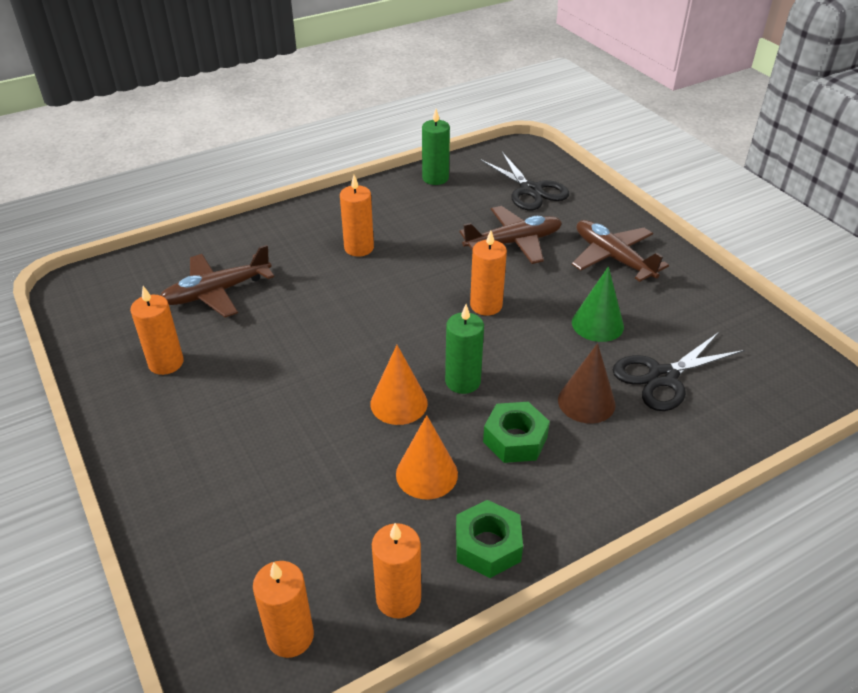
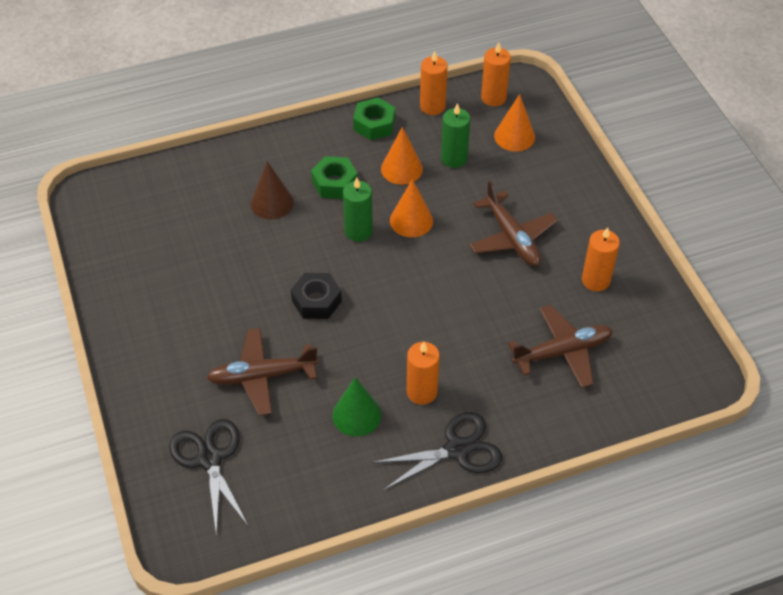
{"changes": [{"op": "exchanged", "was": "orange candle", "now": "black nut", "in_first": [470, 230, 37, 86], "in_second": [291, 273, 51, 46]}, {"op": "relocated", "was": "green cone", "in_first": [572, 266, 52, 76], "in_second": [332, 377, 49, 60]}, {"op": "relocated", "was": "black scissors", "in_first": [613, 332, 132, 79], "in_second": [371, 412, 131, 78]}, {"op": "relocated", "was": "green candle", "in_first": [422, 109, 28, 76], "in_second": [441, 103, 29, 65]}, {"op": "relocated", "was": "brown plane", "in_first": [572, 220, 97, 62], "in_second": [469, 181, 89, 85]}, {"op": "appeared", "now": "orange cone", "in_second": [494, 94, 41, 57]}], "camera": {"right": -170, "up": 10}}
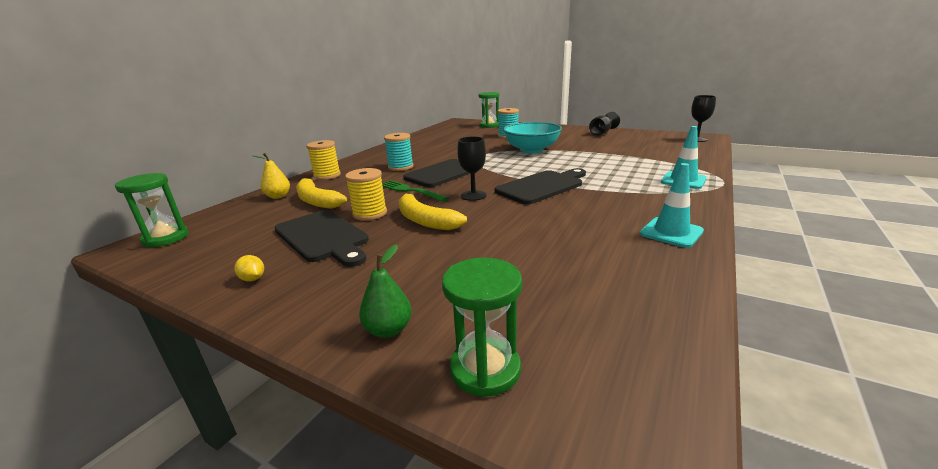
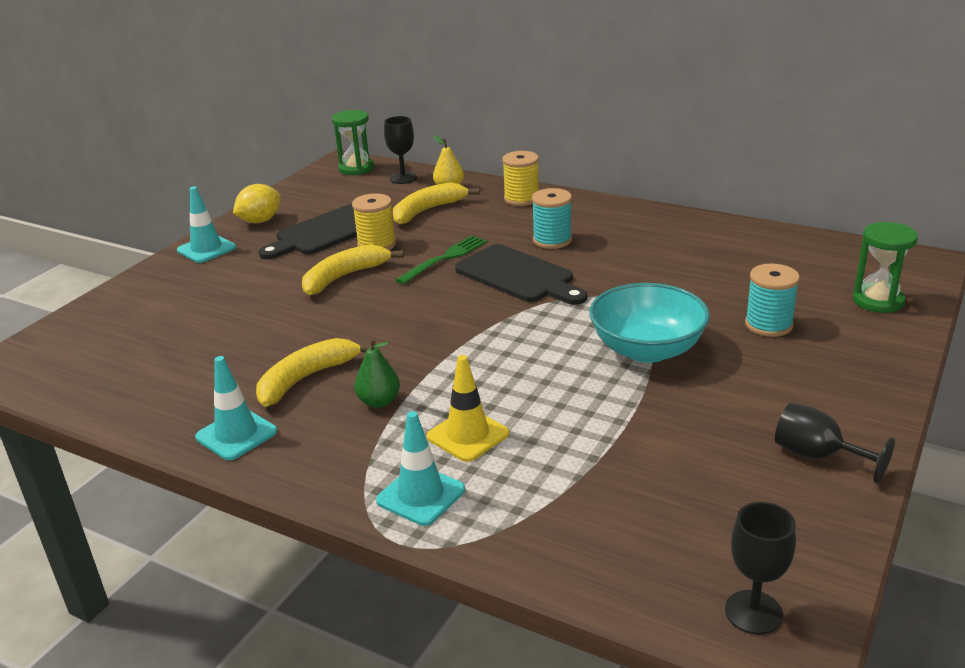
{"changes": [{"op": "appeared", "now": "turquoise traffic cone", "in_second": [177, 187, 59, 76]}, {"op": "size", "was": "yellow lemon", "in_first": [234, 255, 30, 26], "in_second": [233, 184, 48, 39], "ratio": 1.87}, {"op": "appeared", "now": "yellow banana", "in_second": [256, 338, 119, 69]}, {"op": "relocated", "was": "green pear", "in_first": [359, 245, 53, 93], "in_second": [354, 338, 46, 70]}, {"op": "relocated", "was": "black goblet", "in_first": [457, 136, 29, 65], "in_second": [384, 116, 33, 68]}, {"op": "appeared", "now": "yellow traffic cone", "in_second": [426, 355, 83, 107]}, {"op": "missing", "was": "green hourglass", "in_first": [442, 258, 80, 139]}, {"op": "missing", "was": "black cutting board", "in_first": [495, 168, 91, 37]}], "camera": {"right": 90, "up": 5}}
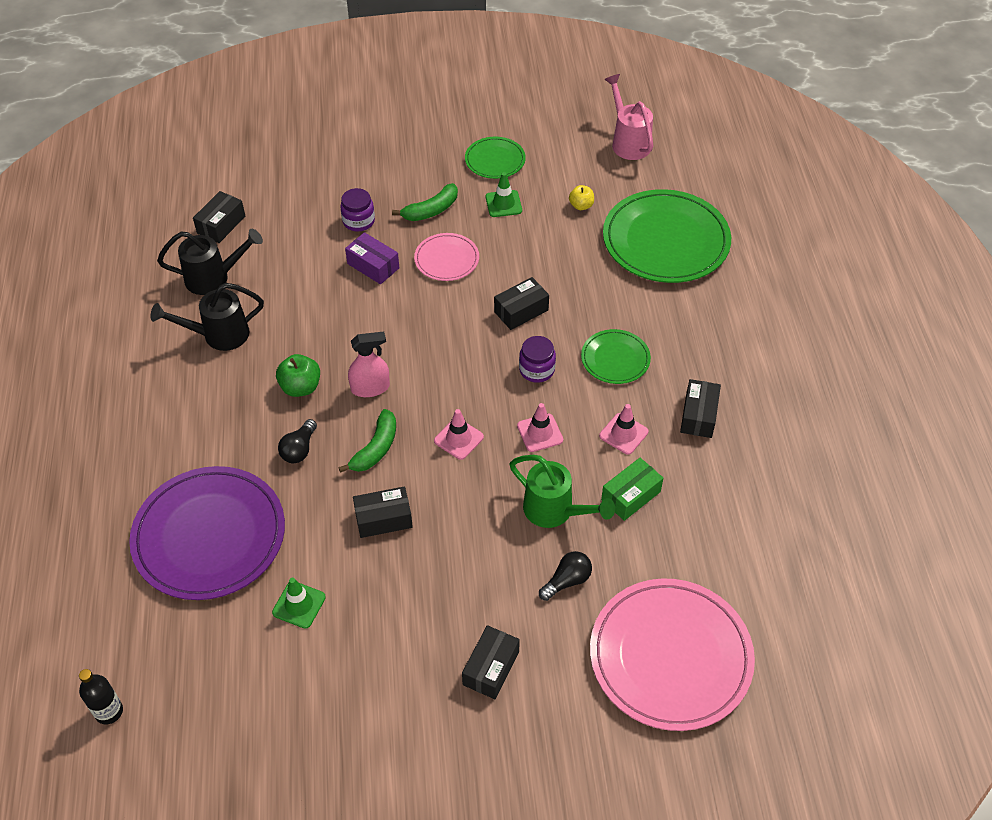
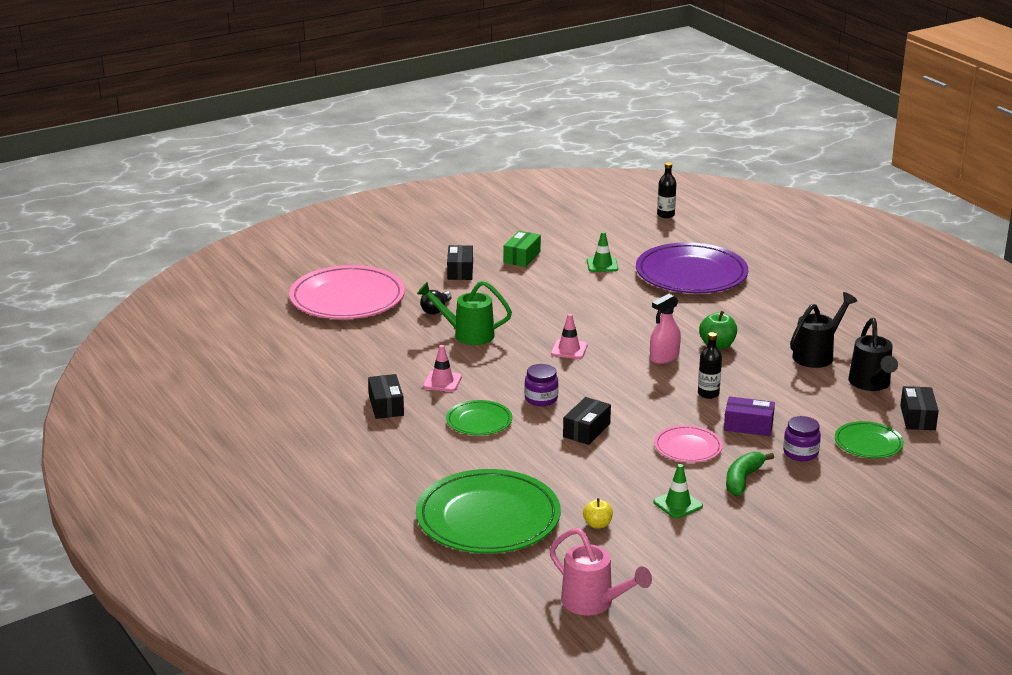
{"changes": [{"op": "relocated", "was": "green box", "in_first": [601, 458, 62, 63], "in_second": [504, 231, 37, 36]}, {"op": "appeared", "now": "black bottle", "in_second": [698, 332, 24, 67]}, {"op": "relocated", "was": "green plate", "in_first": [465, 137, 61, 42], "in_second": [835, 421, 69, 37]}, {"op": "spun", "was": "black watering can", "in_first": [157, 229, 106, 66], "in_second": [848, 318, 50, 73], "clockwise": -60}, {"op": "missing", "was": "black light bulb", "in_first": [278, 419, 39, 44]}, {"op": "missing", "was": "green banana", "in_first": [338, 409, 58, 64]}, {"op": "missing", "was": "black box", "in_first": [353, 486, 60, 52]}, {"op": "missing", "was": "pink traffic cone", "in_first": [517, 403, 46, 49]}], "camera": {"right": 155, "up": -25}}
::::
BRIEF: Report each line above containing the string "banana".

WRITTEN SOLUTION:
{"changes": [{"op": "appeared", "now": "turquoise traffic cone", "in_second": [177, 187, 59, 76]}, {"op": "size", "was": "yellow lemon", "in_first": [234, 255, 30, 26], "in_second": [233, 184, 48, 39], "ratio": 1.87}, {"op": "appeared", "now": "yellow banana", "in_second": [256, 338, 119, 69]}, {"op": "relocated", "was": "green pear", "in_first": [359, 245, 53, 93], "in_second": [354, 338, 46, 70]}, {"op": "relocated", "was": "black goblet", "in_first": [457, 136, 29, 65], "in_second": [384, 116, 33, 68]}, {"op": "appeared", "now": "yellow traffic cone", "in_second": [426, 355, 83, 107]}, {"op": "missing", "was": "green hourglass", "in_first": [442, 258, 80, 139]}, {"op": "missing", "was": "black cutting board", "in_first": [495, 168, 91, 37]}], "camera": {"right": 90, "up": 5}}
{"changes": [{"op": "relocated", "was": "green box", "in_first": [601, 458, 62, 63], "in_second": [504, 231, 37, 36]}, {"op": "appeared", "now": "black bottle", "in_second": [698, 332, 24, 67]}, {"op": "relocated", "was": "green plate", "in_first": [465, 137, 61, 42], "in_second": [835, 421, 69, 37]}, {"op": "spun", "was": "black watering can", "in_first": [157, 229, 106, 66], "in_second": [848, 318, 50, 73], "clockwise": -60}, {"op": "missing", "was": "black light bulb", "in_first": [278, 419, 39, 44]}, {"op": "missing", "was": "green banana", "in_first": [338, 409, 58, 64]}, {"op": "missing", "was": "black box", "in_first": [353, 486, 60, 52]}, {"op": "missing", "was": "pink traffic cone", "in_first": [517, 403, 46, 49]}], "camera": {"right": 155, "up": -25}}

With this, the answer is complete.